══ Record excerpts ══

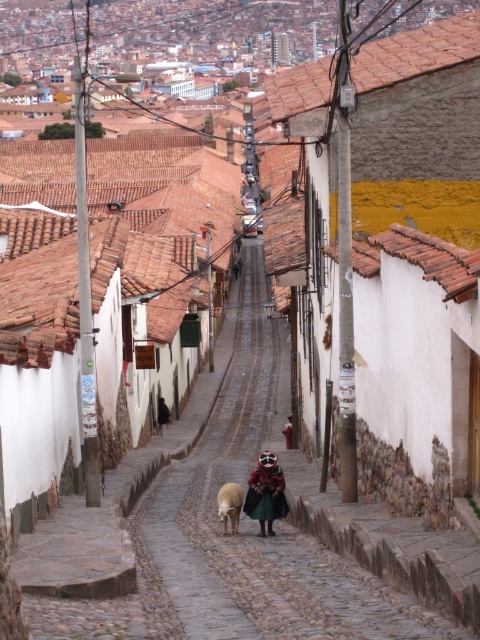
You are a traveler carrying a backpack and want to take a photo of the multicolored woven fabric at center and the white woolen sheep at center. Since the camera has a limited field of view, you need to know which one is larger to adjust your position. Which object is bigger?

The multicolored woven fabric at center is bigger than the white woolen sheep at center, so you should position yourself closer to the white woolen sheep at center to capture both in the frame.

You are a traveler carrying a backpack and want to take a photo of the white woolen sheep at center and the multicolored woven fabric at center. Since the street is narrow, you need to stand on the side where both objects are visible. Which side of the street should you choose?

You should stand on the right side of the street. The multicolored woven fabric at center is to the right of the white woolen sheep at center, so standing on the right side would allow you to see both objects in the frame.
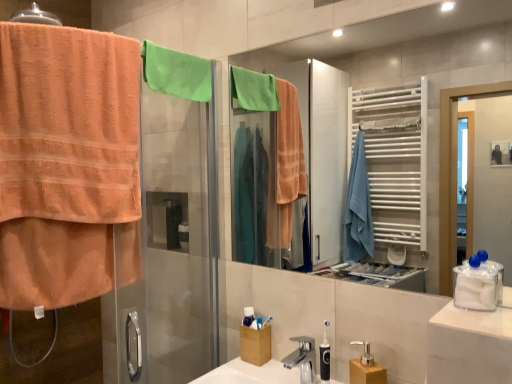
Question: Considering the positions of point (128, 46) and point (260, 317), is point (128, 46) closer or farther from the camera than point (260, 317)?

Choices:
 (A) farther
 (B) closer

Answer: (B)

Question: Considering the positions of orange terry cloth towel at left and white plastic toothbrush at center, positioned as the 1th toiletry in back-to-front order, in the image, is orange terry cloth towel at left taller or shorter than white plastic toothbrush at center, positioned as the 1th toiletry in back-to-front order,?

Choices:
 (A) tall
 (B) short

Answer: (A)

Question: Which is farther from the matte glass mirror at center?

Choices:
 (A) orange terry cloth towel at left
 (B) white plastic toothbrush at center, positioned as the 1th toiletry in back-to-front order
 (C) green cotton towel at upper center
 (D) black plastic toothbrush at center, marked as the 2th toiletry in a left-to-right arrangement

Answer: (B)

Question: Which object is the closest to the white plastic toothbrush at center, arranged as the first toiletry when viewed from the left?

Choices:
 (A) green cotton towel at upper center
 (B) black plastic toothbrush at center, the first toiletry from the right
 (C) orange terry cloth towel at left
 (D) matte glass mirror at center

Answer: (B)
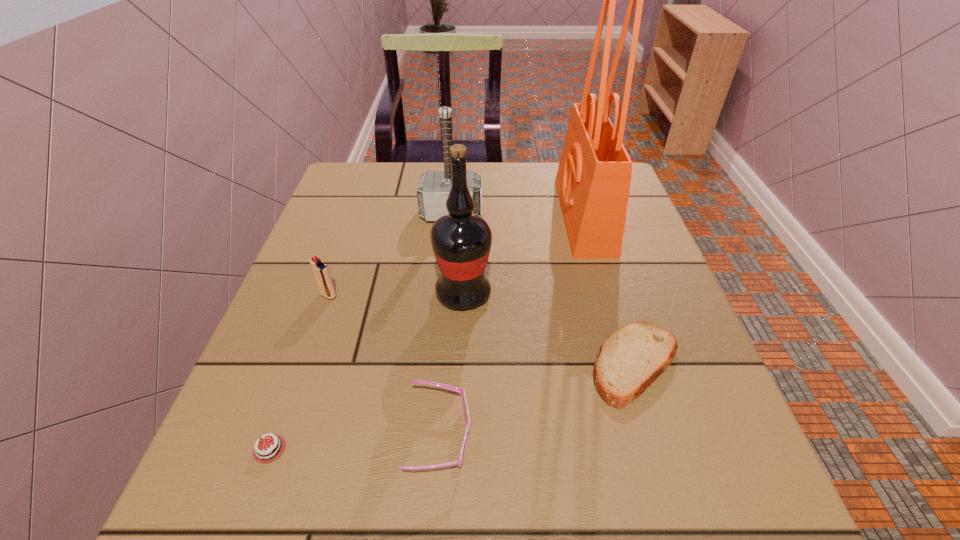
The width and height of the screenshot is (960, 540). In order to click on vacant position located on the right of the second tallest object in this screenshot , I will do tap(621, 294).

Where is `vacant space situated 0.240m for striking with the head of the third tallest object`? The width and height of the screenshot is (960, 540). vacant space situated 0.240m for striking with the head of the third tallest object is located at coordinates (444, 297).

Find the location of `free region located 0.260m on the right of the igniter`. free region located 0.260m on the right of the igniter is located at coordinates (467, 295).

Locate an element on the screen. The image size is (960, 540). free space located 0.150m on the front-facing side of the third shortest object is located at coordinates (570, 436).

Locate an element on the screen. This screenshot has height=540, width=960. vacant region located 0.120m on the front of the pita bread is located at coordinates (674, 487).

Find the location of a particular element. This screenshot has width=960, height=540. free space located on the right of the shortest object is located at coordinates (414, 449).

This screenshot has height=540, width=960. In order to click on tote bag at the far edge in this screenshot , I will do `click(593, 180)`.

Locate an element on the screen. This screenshot has width=960, height=540. hammer present at the far edge is located at coordinates [433, 188].

Where is `sunglasses positioned at the near edge`? The height and width of the screenshot is (540, 960). sunglasses positioned at the near edge is located at coordinates (x=466, y=415).

At what (x,y) coordinates should I click in order to perform the action: click on chocolate cake at the near edge. Please return your answer as a coordinate pair (x, y). Looking at the image, I should click on (269, 450).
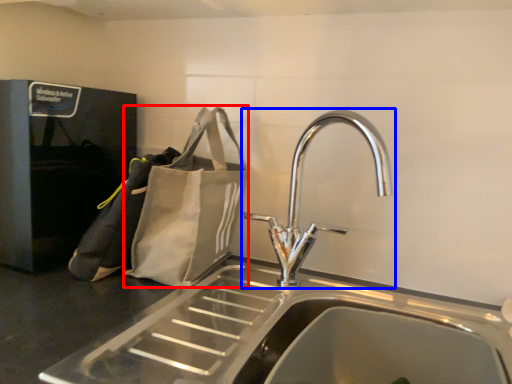
Question: Which point is further to the camera, pouch (highlighted by a red box) or tap (highlighted by a blue box)?

Choices:
 (A) pouch
 (B) tap

Answer: (A)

═══

# Brief:
Return every record above word for word, leaving out the pictures.

# Answer space:
You are a traveler carrying a backpack and want to take a photo of the multicolored woven fabric at center and the white woolen sheep at center. Since the camera has a limited field of view, you need to know which one is larger to adjust your position. Which object is bigger?

The multicolored woven fabric at center is bigger than the white woolen sheep at center, so you should position yourself closer to the white woolen sheep at center to capture both in the frame.

You are a traveler carrying a backpack and want to take a photo of the white woolen sheep at center and the multicolored woven fabric at center. Since the street is narrow, you need to stand on the side where both objects are visible. Which side of the street should you choose?

You should stand on the right side of the street. The multicolored woven fabric at center is to the right of the white woolen sheep at center, so standing on the right side would allow you to see both objects in the frame.
Question: Considering the positions of point (128, 46) and point (260, 317), is point (128, 46) closer or farther from the camera than point (260, 317)?

Choices:
 (A) farther
 (B) closer

Answer: (B)

Question: Considering the positions of orange terry cloth towel at left and white plastic toothbrush at center, positioned as the 1th toiletry in back-to-front order, in the image, is orange terry cloth towel at left taller or shorter than white plastic toothbrush at center, positioned as the 1th toiletry in back-to-front order,?

Choices:
 (A) tall
 (B) short

Answer: (A)

Question: Which is farther from the matte glass mirror at center?

Choices:
 (A) orange terry cloth towel at left
 (B) white plastic toothbrush at center, positioned as the 1th toiletry in back-to-front order
 (C) green cotton towel at upper center
 (D) black plastic toothbrush at center, marked as the 2th toiletry in a left-to-right arrangement

Answer: (B)

Question: Which object is the closest to the white plastic toothbrush at center, arranged as the first toiletry when viewed from the left?

Choices:
 (A) green cotton towel at upper center
 (B) black plastic toothbrush at center, the first toiletry from the right
 (C) orange terry cloth towel at left
 (D) matte glass mirror at center

Answer: (B)
The width and height of the screenshot is (960, 540). In order to click on vacant position located on the right of the second tallest object in this screenshot , I will do tap(621, 294).

Where is `vacant space situated 0.240m for striking with the head of the third tallest object`? The width and height of the screenshot is (960, 540). vacant space situated 0.240m for striking with the head of the third tallest object is located at coordinates (444, 297).

Find the location of `free region located 0.260m on the right of the igniter`. free region located 0.260m on the right of the igniter is located at coordinates (467, 295).

Locate an element on the screen. The image size is (960, 540). free space located 0.150m on the front-facing side of the third shortest object is located at coordinates (570, 436).

Locate an element on the screen. This screenshot has height=540, width=960. vacant region located 0.120m on the front of the pita bread is located at coordinates (674, 487).

Find the location of a particular element. This screenshot has width=960, height=540. free space located on the right of the shortest object is located at coordinates (414, 449).

This screenshot has height=540, width=960. In order to click on tote bag at the far edge in this screenshot , I will do `click(593, 180)`.

Locate an element on the screen. This screenshot has width=960, height=540. hammer present at the far edge is located at coordinates [433, 188].

Where is `sunglasses positioned at the near edge`? The height and width of the screenshot is (540, 960). sunglasses positioned at the near edge is located at coordinates (x=466, y=415).

At what (x,y) coordinates should I click in order to perform the action: click on chocolate cake at the near edge. Please return your answer as a coordinate pair (x, y). Looking at the image, I should click on (269, 450).
Question: Which point is further to the camera, pouch (highlighted by a red box) or tap (highlighted by a blue box)?

Choices:
 (A) pouch
 (B) tap

Answer: (A)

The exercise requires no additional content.